### What you have to do
Could you copy the whole listing below exactly as written?

### Dataset section

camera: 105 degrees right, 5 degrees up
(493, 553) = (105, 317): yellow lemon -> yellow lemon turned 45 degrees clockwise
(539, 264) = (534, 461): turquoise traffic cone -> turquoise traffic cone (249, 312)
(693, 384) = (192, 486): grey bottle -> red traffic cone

### Expected answer
camera: 105 degrees right, 5 degrees up
(493, 553) = (105, 317): yellow lemon -> yellow lemon turned 45 degrees clockwise
(539, 264) = (534, 461): turquoise traffic cone -> turquoise traffic cone (249, 312)
(693, 384) = (192, 486): grey bottle -> red traffic cone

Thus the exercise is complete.